• WHAT YOU WILL DO: Please find each line below that contains the string "kern" and copy it out. Case counts.

[Collected data]
****************************************

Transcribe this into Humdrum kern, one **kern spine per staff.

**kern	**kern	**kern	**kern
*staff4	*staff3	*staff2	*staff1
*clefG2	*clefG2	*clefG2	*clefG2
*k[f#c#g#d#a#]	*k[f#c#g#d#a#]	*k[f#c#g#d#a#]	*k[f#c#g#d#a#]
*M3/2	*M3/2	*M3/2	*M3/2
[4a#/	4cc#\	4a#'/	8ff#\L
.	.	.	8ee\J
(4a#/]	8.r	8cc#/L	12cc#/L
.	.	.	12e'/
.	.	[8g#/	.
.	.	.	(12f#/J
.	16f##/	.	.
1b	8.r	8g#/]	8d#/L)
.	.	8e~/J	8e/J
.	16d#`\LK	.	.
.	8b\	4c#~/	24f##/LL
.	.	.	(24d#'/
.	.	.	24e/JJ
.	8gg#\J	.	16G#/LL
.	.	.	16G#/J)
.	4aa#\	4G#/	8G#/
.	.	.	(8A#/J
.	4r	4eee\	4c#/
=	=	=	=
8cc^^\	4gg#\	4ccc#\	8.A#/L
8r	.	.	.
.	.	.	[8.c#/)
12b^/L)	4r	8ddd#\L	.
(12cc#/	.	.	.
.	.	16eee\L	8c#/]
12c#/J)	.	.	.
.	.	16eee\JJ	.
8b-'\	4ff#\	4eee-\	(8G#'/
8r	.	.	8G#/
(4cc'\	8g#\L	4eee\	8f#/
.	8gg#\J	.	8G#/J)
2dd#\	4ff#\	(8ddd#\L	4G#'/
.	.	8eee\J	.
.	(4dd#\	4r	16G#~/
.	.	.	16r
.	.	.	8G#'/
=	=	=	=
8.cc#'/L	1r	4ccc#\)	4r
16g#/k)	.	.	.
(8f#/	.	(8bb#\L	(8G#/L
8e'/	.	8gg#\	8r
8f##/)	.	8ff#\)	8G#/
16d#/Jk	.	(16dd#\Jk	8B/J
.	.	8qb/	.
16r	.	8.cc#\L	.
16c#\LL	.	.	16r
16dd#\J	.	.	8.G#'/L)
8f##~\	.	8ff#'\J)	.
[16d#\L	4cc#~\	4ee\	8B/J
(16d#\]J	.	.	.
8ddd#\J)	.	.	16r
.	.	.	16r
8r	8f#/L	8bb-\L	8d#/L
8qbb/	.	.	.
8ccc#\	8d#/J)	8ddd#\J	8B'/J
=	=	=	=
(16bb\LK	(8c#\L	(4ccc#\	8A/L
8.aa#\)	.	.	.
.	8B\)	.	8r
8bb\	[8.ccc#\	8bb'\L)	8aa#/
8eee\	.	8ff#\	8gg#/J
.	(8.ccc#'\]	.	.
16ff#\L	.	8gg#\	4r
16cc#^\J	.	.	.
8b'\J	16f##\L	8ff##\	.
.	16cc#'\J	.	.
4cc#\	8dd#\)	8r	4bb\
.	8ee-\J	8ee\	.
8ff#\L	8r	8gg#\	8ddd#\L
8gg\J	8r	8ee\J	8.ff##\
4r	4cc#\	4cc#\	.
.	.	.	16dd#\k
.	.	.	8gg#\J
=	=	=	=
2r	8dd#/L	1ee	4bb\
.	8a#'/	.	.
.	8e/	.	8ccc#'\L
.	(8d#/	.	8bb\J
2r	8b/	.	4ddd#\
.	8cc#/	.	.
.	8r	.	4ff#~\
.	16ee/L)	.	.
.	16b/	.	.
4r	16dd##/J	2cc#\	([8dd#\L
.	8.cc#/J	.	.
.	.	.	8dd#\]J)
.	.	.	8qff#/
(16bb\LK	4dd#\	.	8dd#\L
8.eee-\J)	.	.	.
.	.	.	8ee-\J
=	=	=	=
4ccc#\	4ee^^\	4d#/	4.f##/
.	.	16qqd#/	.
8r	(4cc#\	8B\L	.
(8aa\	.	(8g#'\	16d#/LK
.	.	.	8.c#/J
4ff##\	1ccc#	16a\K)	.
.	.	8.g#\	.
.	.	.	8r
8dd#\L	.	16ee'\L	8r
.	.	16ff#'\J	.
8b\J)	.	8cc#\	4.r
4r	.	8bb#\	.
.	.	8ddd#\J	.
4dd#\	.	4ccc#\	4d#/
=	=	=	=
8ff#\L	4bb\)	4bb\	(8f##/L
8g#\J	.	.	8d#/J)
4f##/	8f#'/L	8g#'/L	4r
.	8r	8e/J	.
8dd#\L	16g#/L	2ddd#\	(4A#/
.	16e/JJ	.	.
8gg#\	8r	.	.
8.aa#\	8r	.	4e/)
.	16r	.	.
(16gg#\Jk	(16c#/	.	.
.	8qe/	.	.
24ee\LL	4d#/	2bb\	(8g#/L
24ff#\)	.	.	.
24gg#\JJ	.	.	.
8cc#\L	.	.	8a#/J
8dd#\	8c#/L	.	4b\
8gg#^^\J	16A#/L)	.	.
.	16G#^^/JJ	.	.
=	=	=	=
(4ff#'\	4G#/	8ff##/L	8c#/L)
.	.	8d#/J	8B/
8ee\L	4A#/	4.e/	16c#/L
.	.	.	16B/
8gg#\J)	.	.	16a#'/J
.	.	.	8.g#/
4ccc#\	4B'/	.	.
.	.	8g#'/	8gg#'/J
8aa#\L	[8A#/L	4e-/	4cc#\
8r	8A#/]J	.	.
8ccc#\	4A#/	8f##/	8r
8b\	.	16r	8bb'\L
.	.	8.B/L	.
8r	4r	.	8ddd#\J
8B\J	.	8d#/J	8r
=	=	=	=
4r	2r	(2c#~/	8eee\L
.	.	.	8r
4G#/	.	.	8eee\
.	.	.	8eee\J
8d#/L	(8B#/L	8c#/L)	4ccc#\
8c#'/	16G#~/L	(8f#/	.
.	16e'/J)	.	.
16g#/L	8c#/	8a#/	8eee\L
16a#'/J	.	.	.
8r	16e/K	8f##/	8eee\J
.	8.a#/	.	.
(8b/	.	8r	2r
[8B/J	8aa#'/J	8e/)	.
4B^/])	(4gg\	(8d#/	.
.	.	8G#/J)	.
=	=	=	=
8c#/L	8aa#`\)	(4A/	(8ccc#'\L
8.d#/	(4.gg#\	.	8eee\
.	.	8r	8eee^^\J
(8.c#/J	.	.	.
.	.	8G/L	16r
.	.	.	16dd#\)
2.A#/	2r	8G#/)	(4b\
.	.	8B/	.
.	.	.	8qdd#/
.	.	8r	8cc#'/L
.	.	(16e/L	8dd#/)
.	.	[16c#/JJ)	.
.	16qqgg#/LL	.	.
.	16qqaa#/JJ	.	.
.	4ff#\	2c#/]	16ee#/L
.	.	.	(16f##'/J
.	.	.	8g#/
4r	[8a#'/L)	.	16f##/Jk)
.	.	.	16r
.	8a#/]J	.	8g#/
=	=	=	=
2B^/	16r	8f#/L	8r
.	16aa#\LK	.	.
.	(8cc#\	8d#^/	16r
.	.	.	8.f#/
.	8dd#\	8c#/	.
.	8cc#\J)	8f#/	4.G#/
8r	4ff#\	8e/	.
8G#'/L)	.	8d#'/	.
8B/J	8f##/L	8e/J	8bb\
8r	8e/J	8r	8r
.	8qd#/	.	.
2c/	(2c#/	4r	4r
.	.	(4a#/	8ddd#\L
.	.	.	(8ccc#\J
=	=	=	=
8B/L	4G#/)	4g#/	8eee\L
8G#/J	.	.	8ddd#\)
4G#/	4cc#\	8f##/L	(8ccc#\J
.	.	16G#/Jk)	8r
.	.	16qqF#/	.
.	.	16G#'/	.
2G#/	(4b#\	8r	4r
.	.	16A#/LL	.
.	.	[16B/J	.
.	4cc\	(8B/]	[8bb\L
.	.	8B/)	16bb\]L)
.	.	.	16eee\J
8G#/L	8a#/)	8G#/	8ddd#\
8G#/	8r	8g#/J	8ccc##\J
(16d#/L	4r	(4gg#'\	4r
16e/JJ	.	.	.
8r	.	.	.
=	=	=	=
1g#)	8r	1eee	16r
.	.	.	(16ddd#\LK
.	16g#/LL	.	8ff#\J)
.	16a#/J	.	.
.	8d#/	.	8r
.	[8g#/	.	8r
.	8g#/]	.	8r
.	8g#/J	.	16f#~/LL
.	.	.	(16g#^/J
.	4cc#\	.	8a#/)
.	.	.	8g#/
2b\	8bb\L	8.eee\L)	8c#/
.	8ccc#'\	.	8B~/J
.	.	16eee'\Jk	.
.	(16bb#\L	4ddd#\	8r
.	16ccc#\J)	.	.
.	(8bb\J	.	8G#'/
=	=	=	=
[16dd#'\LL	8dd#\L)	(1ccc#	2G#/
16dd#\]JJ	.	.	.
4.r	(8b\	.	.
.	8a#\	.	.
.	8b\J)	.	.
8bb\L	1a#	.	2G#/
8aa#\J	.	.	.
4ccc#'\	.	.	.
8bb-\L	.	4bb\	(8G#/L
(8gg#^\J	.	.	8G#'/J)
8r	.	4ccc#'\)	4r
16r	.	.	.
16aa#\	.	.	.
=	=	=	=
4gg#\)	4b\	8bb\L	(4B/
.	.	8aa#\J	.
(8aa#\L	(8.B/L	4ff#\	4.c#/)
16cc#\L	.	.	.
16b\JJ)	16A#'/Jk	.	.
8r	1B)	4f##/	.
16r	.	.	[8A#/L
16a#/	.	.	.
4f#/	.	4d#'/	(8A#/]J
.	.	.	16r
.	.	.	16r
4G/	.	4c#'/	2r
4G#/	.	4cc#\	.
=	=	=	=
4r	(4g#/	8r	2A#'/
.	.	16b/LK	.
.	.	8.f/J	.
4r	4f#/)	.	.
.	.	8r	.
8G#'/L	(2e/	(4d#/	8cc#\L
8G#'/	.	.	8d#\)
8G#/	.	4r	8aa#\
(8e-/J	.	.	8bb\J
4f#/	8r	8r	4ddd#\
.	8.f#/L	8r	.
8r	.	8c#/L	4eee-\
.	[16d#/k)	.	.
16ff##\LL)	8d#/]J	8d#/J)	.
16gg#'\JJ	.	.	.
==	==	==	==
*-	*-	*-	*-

****************************************

• THE RESULT:
Transcribe this into Humdrum kern, one **kern spine per staff.
**kern	**kern	**kern	**kern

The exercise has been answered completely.